YOUR GOAL:
Arrange the lines of the data below as a numbered list, starting at the line that contains "Answer: (D)" and stopping after the line that contains "(C) green point". Skip blank lines and leave the pictures out.
----
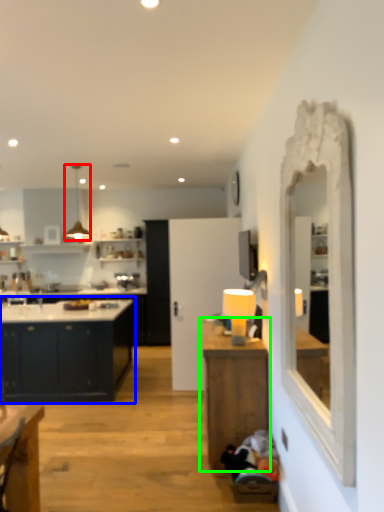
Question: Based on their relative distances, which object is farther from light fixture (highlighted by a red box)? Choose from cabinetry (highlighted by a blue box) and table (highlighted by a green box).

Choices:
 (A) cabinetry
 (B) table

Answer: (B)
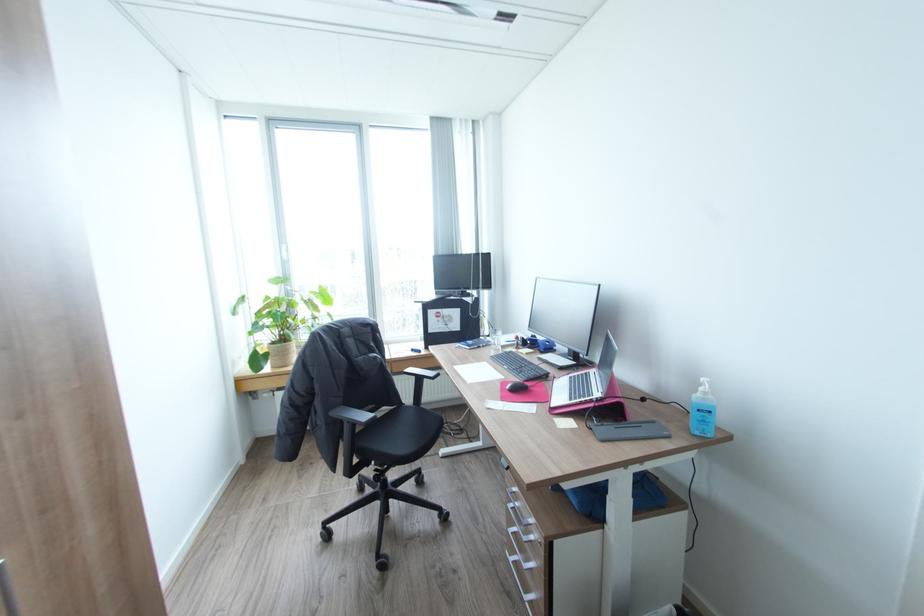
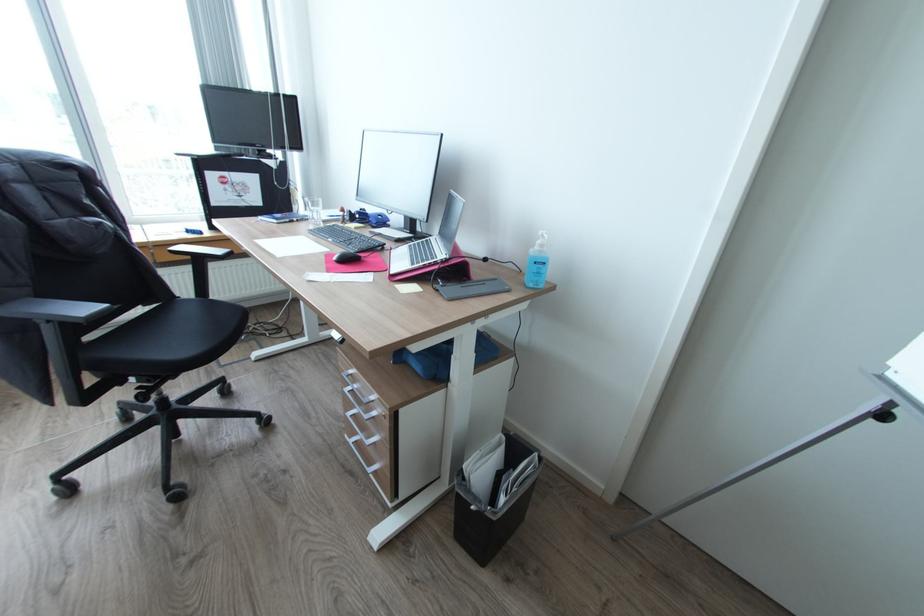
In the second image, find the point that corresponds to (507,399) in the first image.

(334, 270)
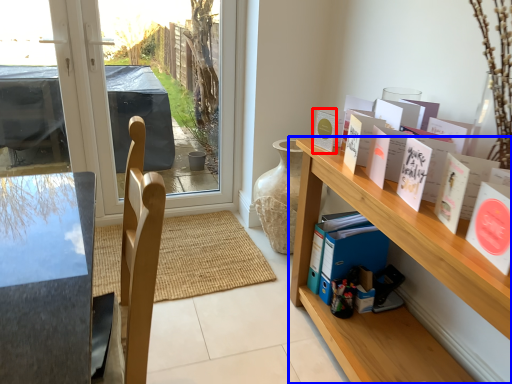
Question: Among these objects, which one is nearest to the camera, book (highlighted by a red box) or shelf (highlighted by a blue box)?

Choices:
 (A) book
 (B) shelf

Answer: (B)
----
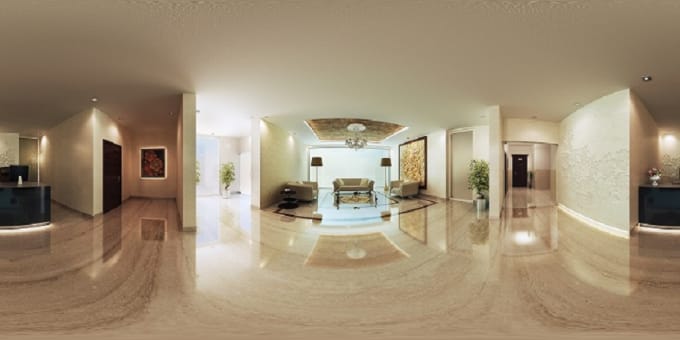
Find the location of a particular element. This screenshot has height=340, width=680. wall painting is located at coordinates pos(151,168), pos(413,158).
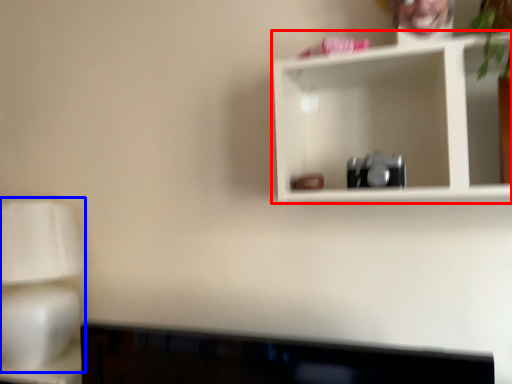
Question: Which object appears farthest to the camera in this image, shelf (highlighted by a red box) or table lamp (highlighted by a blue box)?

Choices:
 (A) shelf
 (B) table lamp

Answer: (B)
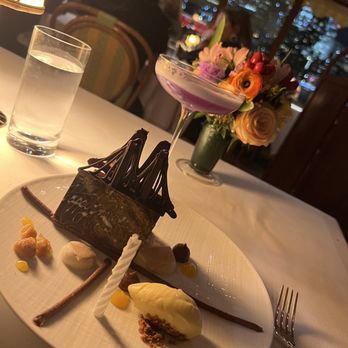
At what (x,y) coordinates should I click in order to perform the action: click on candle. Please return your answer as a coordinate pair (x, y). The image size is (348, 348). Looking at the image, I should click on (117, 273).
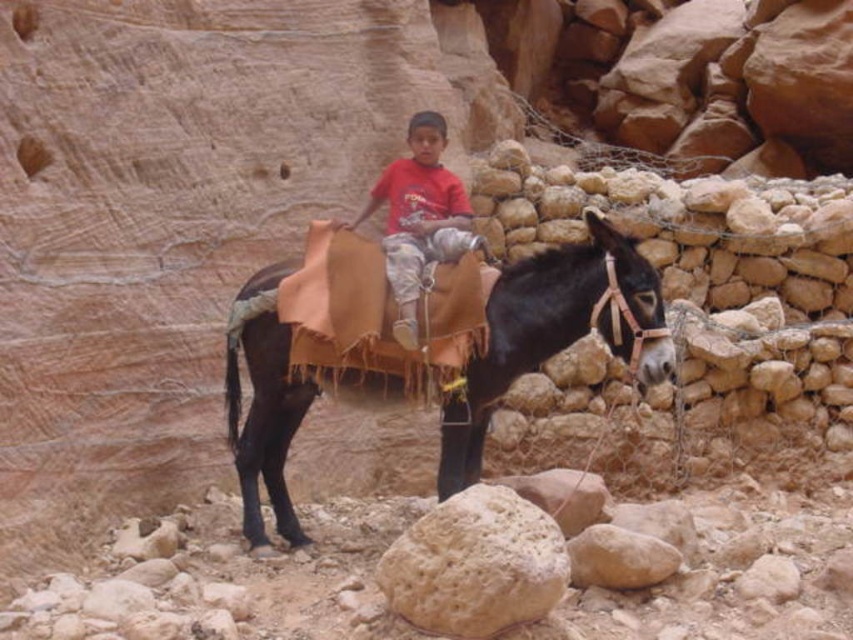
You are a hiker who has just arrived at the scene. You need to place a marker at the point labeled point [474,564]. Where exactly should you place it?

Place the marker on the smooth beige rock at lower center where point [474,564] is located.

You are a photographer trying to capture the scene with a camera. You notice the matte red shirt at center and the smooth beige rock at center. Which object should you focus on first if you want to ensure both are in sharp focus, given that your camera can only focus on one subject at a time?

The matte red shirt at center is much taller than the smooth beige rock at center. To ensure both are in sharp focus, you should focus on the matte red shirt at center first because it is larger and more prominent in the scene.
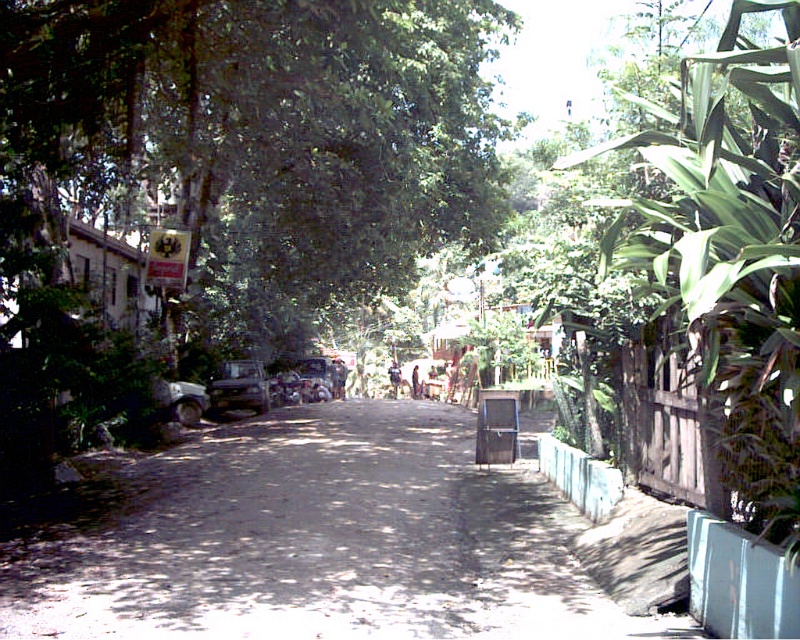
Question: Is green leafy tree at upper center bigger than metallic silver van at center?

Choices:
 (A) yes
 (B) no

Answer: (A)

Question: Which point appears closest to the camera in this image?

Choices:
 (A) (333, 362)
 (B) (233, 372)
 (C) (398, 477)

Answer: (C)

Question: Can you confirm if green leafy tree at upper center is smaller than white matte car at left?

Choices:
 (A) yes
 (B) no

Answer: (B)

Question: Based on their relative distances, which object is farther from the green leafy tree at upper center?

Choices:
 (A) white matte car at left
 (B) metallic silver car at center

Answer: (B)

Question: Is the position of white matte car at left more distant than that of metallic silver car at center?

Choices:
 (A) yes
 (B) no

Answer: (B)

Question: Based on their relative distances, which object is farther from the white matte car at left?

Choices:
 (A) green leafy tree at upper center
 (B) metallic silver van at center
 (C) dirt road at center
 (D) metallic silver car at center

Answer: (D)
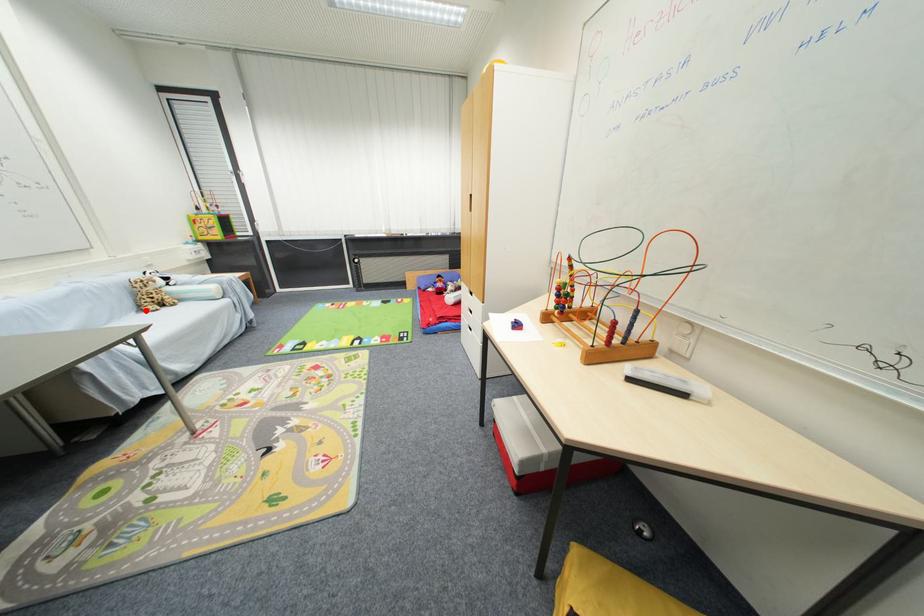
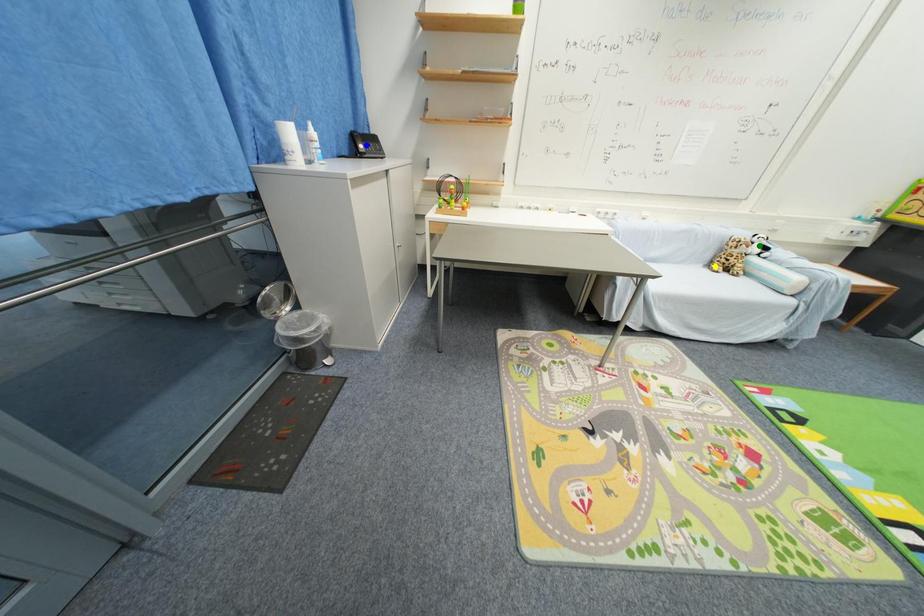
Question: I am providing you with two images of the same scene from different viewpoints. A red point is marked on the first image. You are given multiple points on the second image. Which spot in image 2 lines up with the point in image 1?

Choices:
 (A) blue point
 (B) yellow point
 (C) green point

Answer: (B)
----
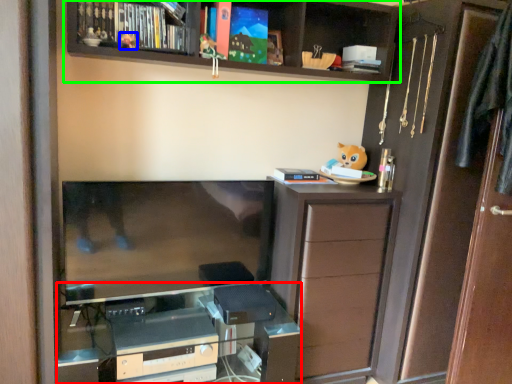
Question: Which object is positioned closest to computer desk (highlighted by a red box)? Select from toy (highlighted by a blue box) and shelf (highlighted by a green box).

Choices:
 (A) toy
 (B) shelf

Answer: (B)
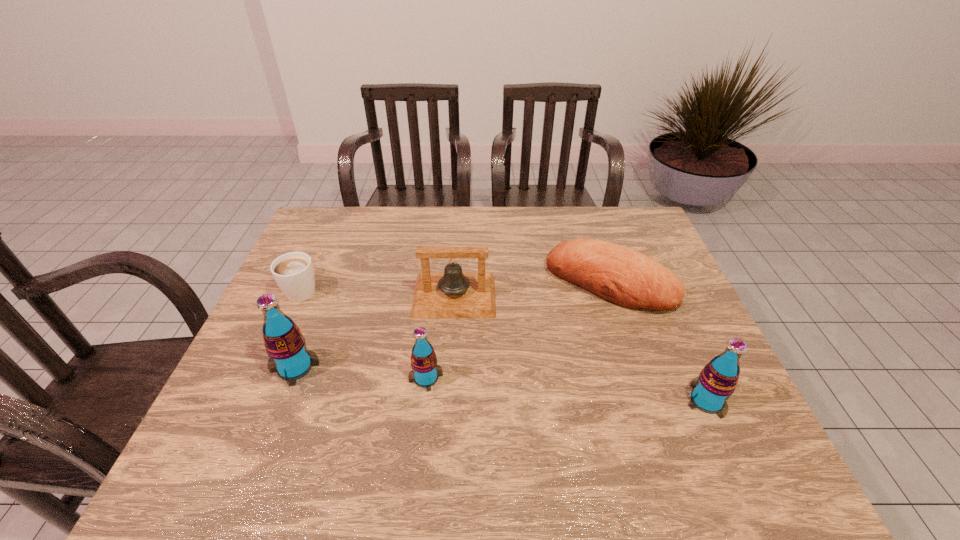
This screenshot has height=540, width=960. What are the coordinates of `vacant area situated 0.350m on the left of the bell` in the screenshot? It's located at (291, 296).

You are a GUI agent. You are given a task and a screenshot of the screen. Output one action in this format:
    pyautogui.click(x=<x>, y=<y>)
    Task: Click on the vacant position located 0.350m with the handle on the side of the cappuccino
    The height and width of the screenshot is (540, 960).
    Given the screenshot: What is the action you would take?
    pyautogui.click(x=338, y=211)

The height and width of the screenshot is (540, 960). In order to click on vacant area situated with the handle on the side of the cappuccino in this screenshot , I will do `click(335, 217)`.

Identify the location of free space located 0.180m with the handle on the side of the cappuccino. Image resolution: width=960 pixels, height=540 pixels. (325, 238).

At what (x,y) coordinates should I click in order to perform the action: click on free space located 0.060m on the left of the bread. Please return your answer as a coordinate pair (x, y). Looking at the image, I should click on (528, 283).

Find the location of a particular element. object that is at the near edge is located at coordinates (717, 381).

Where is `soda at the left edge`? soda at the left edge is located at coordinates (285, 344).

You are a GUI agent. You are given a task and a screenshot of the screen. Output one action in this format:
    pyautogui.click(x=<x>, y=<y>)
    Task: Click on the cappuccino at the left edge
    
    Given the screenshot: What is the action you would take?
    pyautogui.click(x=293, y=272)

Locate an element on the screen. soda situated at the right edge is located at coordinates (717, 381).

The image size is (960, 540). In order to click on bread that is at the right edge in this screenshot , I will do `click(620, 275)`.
----
SOLUTION FOR THIS PROBLEM:
1. Answer: (D)
2. Question: I am providing you with two images of the same scene from different viewpoints. A red point is marked on the first image. You are given multiple points on the second image. Which spot in image 2 lines up with the point in image 1?
3. Choices:
4.  (A) blue point
5.  (B) yellow point
6.  (C) green point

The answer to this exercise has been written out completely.